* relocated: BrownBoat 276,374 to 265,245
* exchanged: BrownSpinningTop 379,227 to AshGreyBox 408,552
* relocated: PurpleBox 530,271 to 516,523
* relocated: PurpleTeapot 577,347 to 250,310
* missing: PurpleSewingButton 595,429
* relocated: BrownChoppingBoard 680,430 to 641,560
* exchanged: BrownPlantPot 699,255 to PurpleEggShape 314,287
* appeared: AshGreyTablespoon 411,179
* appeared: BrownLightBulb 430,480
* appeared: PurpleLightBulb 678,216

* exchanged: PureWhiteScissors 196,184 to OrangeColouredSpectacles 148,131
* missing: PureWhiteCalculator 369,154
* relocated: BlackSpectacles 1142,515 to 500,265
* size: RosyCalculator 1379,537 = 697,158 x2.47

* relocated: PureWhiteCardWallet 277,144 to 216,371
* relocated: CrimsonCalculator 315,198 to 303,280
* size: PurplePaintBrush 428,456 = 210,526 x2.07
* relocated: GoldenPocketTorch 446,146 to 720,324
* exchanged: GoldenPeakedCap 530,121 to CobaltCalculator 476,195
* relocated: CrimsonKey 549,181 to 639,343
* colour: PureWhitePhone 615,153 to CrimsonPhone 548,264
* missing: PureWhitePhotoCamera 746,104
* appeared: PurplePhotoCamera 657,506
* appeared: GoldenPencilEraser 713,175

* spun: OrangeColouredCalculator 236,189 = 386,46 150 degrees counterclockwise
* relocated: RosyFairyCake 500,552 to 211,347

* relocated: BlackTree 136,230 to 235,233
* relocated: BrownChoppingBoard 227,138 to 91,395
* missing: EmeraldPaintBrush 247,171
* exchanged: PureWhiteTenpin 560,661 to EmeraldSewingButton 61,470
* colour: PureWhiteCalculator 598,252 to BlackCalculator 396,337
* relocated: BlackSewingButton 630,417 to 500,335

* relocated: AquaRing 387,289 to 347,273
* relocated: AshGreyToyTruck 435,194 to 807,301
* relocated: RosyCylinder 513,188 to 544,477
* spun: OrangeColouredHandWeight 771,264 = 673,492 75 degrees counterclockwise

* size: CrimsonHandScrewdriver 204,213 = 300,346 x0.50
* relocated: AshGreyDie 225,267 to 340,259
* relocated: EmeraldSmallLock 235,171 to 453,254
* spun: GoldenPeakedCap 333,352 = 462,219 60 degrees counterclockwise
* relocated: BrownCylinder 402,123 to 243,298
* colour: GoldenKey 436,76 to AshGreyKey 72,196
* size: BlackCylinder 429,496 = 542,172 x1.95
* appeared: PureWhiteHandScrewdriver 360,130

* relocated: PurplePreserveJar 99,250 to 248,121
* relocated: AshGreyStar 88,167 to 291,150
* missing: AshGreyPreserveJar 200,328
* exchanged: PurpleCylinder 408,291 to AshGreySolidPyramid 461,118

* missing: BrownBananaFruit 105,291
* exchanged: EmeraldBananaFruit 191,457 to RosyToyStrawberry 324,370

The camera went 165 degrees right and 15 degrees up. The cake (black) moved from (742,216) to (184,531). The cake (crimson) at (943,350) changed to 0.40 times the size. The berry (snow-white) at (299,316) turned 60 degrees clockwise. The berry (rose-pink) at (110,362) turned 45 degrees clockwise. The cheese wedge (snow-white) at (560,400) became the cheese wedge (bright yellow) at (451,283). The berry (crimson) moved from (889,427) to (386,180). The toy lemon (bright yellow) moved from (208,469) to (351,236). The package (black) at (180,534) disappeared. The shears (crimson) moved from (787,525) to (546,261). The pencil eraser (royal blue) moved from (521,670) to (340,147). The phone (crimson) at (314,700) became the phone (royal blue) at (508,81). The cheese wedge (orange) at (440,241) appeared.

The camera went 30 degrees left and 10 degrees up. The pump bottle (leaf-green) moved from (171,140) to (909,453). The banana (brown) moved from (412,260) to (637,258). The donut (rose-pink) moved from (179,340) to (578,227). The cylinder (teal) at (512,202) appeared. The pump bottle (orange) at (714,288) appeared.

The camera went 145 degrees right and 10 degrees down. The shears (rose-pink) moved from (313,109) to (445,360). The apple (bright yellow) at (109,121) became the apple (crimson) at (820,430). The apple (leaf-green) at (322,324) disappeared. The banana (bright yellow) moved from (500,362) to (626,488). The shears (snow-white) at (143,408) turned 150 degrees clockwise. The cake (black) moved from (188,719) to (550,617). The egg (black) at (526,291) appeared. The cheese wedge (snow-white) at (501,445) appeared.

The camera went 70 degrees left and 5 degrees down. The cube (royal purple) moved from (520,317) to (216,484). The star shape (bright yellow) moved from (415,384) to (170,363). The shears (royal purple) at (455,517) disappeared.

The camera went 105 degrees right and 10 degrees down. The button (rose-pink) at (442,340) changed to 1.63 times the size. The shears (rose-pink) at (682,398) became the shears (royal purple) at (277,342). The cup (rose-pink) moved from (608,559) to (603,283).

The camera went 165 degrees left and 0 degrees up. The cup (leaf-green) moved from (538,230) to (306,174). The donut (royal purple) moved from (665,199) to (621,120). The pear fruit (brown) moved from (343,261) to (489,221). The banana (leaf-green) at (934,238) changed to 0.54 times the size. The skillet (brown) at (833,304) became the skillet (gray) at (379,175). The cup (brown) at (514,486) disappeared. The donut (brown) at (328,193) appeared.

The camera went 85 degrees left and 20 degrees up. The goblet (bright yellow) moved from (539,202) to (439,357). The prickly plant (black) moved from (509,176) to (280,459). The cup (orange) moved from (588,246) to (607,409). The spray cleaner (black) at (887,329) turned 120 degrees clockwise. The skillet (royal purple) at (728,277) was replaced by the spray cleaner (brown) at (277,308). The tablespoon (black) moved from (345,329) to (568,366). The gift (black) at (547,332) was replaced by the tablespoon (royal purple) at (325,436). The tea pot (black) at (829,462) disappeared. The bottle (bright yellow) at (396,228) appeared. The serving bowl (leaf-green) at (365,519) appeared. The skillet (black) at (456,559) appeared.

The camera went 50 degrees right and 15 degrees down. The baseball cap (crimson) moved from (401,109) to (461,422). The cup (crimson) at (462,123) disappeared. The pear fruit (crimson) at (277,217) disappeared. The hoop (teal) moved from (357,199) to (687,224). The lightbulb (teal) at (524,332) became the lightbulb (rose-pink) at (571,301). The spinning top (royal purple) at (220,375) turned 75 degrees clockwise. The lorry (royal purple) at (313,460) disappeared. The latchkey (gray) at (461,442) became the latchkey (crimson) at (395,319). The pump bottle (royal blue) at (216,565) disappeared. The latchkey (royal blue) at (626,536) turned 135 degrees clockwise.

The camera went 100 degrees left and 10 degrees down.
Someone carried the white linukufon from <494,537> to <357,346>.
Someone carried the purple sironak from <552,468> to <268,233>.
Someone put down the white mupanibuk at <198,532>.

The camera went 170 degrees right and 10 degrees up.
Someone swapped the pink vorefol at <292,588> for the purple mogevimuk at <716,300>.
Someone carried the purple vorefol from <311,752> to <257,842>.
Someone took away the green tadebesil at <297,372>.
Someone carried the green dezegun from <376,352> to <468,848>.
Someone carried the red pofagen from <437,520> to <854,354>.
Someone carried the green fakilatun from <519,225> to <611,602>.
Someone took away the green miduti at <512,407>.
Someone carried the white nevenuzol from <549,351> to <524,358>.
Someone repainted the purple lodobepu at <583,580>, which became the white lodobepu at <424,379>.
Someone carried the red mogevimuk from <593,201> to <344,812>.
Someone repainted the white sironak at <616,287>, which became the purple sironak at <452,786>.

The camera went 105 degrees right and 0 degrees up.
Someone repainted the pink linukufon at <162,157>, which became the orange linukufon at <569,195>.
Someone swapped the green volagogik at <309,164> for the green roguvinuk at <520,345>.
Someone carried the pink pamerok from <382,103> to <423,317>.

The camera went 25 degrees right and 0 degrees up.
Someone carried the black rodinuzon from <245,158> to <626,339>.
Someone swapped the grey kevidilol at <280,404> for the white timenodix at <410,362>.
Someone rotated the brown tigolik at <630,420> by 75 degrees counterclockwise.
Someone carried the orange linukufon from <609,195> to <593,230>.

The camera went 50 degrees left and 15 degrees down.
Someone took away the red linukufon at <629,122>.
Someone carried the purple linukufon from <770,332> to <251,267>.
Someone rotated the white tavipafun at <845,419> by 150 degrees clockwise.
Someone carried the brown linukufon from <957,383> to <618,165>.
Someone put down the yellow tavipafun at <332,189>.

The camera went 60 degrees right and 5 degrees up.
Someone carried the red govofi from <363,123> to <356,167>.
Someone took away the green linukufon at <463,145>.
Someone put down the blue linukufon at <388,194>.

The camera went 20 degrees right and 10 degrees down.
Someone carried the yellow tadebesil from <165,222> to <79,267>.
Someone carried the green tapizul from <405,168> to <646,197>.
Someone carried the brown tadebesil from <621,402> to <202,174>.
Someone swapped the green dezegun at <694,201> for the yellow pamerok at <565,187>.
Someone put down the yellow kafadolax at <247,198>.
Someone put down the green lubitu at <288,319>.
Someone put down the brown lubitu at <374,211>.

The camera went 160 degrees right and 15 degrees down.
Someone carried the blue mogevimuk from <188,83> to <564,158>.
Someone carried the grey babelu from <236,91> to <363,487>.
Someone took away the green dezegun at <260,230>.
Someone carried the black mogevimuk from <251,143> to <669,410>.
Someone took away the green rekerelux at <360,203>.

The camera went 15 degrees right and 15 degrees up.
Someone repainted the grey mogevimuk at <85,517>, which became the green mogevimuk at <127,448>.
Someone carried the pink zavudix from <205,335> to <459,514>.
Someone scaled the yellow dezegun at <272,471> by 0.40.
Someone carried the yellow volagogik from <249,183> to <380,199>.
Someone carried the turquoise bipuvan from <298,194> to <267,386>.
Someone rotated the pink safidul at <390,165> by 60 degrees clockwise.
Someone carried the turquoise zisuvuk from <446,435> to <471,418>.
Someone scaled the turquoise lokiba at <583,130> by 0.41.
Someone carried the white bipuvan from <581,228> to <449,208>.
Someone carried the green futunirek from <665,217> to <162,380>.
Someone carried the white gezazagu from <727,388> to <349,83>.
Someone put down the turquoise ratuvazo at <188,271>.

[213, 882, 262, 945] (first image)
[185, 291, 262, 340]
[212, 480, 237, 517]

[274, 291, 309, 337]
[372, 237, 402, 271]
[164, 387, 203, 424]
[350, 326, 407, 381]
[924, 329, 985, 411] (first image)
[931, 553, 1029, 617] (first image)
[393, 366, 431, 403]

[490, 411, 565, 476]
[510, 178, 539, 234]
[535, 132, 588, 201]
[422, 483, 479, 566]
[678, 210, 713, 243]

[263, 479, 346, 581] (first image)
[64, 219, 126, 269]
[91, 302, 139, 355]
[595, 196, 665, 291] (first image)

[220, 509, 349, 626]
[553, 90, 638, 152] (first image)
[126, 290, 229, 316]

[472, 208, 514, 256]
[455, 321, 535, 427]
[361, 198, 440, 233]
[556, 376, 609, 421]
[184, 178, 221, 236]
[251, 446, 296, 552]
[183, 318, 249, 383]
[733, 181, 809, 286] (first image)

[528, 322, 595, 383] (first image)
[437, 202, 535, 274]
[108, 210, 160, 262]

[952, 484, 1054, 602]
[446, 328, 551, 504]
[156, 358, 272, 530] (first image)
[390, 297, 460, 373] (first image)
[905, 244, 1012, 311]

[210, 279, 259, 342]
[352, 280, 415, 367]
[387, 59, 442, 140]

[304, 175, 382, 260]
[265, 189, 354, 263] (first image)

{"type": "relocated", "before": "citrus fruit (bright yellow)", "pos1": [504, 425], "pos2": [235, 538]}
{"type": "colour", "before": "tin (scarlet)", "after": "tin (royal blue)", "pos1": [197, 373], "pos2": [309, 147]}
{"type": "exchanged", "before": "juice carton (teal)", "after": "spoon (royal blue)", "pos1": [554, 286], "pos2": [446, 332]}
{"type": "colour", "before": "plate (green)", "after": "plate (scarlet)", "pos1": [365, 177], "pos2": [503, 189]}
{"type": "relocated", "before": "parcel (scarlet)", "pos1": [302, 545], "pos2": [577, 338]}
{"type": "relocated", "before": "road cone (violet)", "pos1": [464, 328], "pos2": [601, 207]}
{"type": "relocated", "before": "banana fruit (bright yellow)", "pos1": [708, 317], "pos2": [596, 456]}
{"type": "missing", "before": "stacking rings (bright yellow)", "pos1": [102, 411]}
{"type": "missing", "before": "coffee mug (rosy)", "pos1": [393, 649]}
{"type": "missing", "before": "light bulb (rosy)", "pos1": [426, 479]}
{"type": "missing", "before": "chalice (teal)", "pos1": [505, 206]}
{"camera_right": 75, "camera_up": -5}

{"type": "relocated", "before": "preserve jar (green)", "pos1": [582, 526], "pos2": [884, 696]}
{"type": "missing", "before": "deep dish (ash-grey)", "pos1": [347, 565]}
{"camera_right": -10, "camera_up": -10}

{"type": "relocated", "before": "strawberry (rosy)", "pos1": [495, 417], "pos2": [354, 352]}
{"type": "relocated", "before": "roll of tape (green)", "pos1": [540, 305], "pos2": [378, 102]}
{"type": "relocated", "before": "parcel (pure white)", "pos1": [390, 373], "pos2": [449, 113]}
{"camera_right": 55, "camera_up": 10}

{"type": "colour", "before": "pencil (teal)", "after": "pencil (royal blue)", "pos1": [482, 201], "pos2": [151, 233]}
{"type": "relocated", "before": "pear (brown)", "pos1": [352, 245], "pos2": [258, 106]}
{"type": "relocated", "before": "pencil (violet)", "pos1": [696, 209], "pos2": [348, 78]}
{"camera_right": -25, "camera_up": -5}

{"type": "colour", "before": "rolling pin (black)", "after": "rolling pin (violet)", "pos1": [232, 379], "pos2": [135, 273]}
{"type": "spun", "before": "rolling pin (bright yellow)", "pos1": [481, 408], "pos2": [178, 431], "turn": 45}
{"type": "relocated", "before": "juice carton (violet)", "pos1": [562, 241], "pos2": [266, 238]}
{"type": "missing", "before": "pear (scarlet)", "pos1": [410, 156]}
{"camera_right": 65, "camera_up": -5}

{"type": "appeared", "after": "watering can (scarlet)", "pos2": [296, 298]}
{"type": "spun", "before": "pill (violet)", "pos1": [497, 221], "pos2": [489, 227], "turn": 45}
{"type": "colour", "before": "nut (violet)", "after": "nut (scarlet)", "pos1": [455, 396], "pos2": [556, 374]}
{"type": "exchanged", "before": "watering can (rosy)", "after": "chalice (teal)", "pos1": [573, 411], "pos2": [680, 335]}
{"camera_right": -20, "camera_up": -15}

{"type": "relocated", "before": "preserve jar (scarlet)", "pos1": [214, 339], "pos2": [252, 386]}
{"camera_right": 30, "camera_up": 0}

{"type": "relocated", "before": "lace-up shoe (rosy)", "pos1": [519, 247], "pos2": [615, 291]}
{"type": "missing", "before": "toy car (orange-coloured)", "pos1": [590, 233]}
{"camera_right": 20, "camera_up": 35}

◇ ◇ ◇ ◇ ◇

Task to complete: In the data above, find the line that contains "to AshGreyBox 408,552" and the line that contains "appeared: BrownLightBulb 430,480". Repeat exactly those lines and every line between them, and only those.

Written response:
* exchanged: BrownSpinningTop 379,227 to AshGreyBox 408,552
* relocated: PurpleBox 530,271 to 516,523
* relocated: PurpleTeapot 577,347 to 250,310
* missing: PurpleSewingButton 595,429
* relocated: BrownChoppingBoard 680,430 to 641,560
* exchanged: BrownPlantPot 699,255 to PurpleEggShape 314,287
* appeared: AshGreyTablespoon 411,179
* appeared: BrownLightBulb 430,480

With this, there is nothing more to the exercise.